▶ [GOAL] In how many lines of the records does the string "grace" occur? Reply with the number alone.

--- Begin DATA ---

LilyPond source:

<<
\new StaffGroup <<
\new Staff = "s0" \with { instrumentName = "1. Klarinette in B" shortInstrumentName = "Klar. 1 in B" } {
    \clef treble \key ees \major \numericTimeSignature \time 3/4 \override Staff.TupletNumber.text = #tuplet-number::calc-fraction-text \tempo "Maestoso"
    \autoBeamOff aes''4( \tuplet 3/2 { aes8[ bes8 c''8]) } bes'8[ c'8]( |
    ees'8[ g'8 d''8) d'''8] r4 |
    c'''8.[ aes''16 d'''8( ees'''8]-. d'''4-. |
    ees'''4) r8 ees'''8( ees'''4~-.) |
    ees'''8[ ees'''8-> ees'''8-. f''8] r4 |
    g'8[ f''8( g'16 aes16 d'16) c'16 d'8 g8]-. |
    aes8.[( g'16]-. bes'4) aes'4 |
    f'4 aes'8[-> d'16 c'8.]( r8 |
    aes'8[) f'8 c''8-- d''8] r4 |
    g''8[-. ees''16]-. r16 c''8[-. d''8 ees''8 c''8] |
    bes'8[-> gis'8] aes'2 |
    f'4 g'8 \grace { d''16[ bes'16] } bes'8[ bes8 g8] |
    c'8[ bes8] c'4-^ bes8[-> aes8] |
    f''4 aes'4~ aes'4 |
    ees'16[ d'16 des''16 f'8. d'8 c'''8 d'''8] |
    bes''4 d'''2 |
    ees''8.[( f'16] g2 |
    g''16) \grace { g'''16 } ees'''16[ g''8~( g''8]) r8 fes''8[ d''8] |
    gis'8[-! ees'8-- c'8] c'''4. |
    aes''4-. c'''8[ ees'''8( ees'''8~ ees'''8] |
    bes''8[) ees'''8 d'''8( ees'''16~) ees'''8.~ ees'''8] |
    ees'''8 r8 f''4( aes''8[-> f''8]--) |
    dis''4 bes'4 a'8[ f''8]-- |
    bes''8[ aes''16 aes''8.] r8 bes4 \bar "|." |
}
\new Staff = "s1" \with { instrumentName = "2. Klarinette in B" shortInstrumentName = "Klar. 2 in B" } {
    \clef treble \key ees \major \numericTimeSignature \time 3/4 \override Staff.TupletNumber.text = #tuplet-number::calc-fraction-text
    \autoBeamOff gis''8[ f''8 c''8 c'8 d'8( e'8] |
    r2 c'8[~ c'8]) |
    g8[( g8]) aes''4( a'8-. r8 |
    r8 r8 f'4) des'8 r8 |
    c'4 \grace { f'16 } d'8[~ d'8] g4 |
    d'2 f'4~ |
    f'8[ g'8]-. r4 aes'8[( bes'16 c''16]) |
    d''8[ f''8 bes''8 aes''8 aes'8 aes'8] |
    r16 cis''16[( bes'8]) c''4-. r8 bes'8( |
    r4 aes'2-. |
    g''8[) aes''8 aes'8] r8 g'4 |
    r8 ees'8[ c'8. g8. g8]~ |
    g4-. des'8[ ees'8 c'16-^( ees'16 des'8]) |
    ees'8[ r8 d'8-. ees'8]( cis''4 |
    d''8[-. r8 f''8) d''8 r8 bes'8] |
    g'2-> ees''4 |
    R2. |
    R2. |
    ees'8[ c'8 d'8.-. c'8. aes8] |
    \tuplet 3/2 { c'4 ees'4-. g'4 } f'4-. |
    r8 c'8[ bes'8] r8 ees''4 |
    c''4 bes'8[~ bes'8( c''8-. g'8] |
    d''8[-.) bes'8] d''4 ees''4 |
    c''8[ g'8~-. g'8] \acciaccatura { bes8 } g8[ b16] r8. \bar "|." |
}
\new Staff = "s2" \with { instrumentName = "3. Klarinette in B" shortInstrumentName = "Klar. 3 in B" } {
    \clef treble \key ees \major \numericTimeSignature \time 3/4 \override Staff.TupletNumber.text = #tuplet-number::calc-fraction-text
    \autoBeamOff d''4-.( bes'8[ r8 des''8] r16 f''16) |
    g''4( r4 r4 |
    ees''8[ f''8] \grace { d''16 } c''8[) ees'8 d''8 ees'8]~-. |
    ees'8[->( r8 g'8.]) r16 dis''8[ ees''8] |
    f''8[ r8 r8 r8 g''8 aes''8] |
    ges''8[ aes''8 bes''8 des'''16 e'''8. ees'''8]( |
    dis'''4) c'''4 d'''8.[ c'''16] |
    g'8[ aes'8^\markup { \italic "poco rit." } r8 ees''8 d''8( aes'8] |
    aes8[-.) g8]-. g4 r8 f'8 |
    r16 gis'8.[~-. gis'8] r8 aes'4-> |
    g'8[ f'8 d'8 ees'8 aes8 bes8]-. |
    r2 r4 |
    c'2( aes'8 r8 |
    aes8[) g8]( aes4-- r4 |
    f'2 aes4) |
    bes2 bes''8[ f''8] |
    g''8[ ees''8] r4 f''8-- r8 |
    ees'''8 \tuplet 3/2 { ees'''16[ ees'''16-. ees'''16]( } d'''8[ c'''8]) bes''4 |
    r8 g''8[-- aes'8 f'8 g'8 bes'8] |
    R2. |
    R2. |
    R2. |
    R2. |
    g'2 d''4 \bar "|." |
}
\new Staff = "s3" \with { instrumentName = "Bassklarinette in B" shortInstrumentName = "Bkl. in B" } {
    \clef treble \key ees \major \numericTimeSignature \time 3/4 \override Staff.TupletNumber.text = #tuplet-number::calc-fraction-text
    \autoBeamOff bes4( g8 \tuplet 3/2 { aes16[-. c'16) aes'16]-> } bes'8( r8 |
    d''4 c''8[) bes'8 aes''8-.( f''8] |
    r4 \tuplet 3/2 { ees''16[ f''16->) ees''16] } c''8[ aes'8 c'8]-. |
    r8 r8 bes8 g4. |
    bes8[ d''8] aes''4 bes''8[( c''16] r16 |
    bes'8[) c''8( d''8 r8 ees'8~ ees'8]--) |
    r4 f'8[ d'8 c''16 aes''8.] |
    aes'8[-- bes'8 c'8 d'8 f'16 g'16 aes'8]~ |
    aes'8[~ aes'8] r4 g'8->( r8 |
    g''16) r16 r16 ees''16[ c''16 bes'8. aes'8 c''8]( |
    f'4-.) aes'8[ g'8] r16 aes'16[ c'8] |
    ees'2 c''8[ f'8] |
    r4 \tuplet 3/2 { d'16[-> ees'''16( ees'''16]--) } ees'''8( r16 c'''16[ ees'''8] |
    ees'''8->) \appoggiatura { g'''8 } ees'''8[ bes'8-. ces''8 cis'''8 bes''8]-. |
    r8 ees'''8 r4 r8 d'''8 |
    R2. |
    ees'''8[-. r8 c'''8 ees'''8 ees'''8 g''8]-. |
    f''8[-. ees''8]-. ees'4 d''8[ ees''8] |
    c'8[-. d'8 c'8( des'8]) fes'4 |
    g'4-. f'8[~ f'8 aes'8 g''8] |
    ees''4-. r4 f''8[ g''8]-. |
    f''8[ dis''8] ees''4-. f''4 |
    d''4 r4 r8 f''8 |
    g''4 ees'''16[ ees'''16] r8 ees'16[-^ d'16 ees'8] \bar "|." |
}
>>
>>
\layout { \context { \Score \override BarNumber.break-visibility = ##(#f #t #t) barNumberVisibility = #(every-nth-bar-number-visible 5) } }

--- End DATA ---

▶ [ANSWER TO THE TASK] 4